**Data section:**
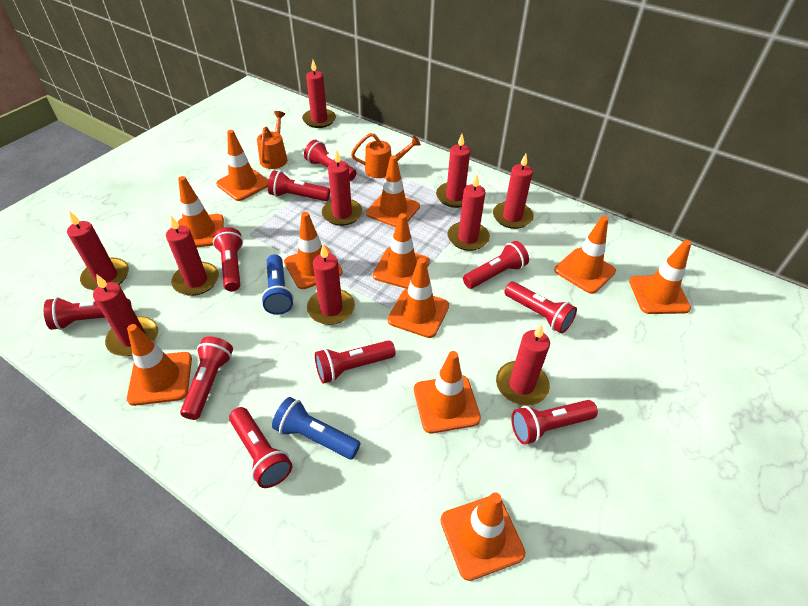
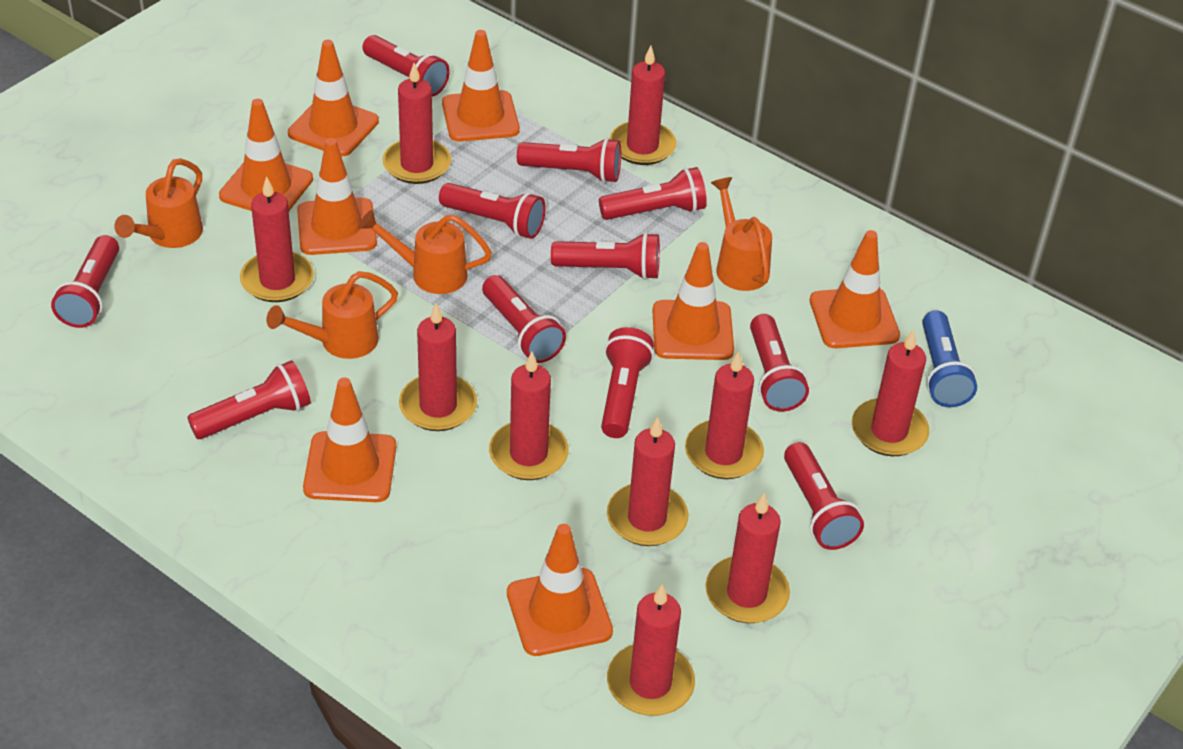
blue flashlight: 2 -> 1
orange traffic cone: 11 -> 8
orange watering can: 2 -> 4
red flashlight: 10 -> 11

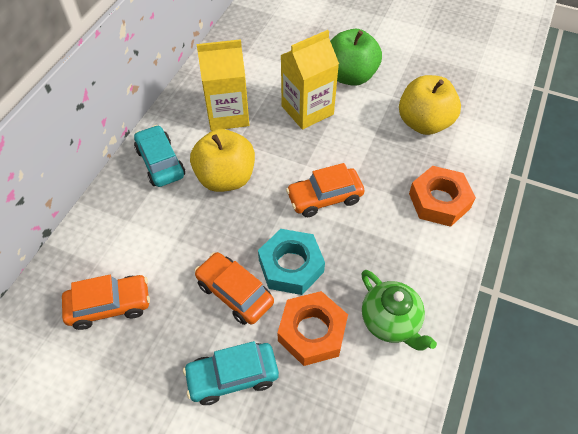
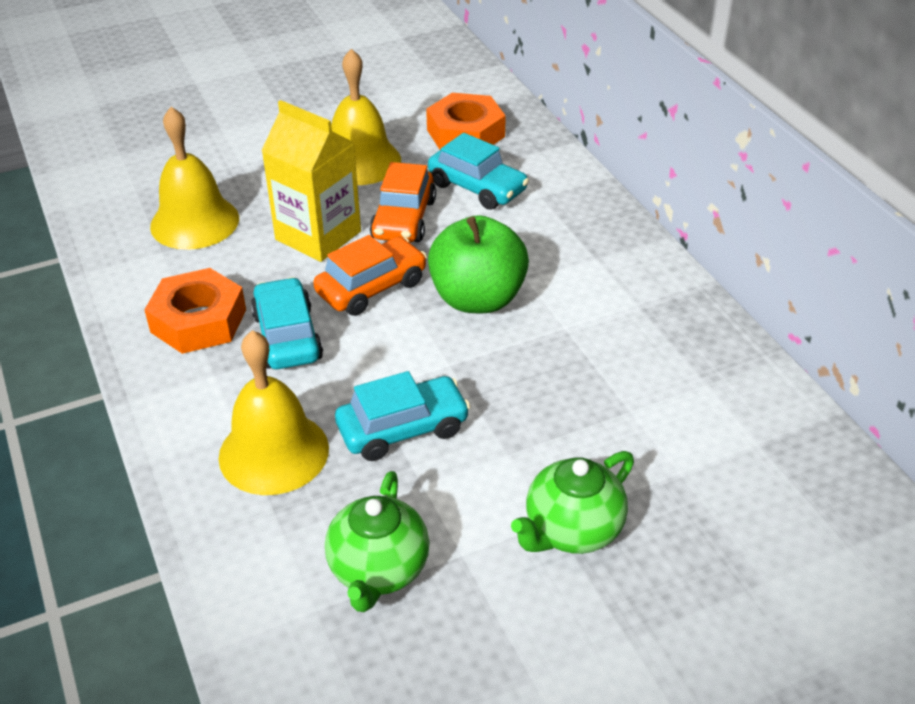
green teapot: 1 -> 2
orange car: 3 -> 2
turquoise car: 2 -> 3
turquoise nut: 1 -> 0
yellow apple: 2 -> 0
yellow bell: 0 -> 3
yellow carton: 2 -> 1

**What you need to do:**
Transcribe all of the entries word for word, but skip any pictures they contain.

**Exercise response:**
blue flashlight: 2 -> 1
orange traffic cone: 11 -> 8
orange watering can: 2 -> 4
red flashlight: 10 -> 11

green teapot: 1 -> 2
orange car: 3 -> 2
turquoise car: 2 -> 3
turquoise nut: 1 -> 0
yellow apple: 2 -> 0
yellow bell: 0 -> 3
yellow carton: 2 -> 1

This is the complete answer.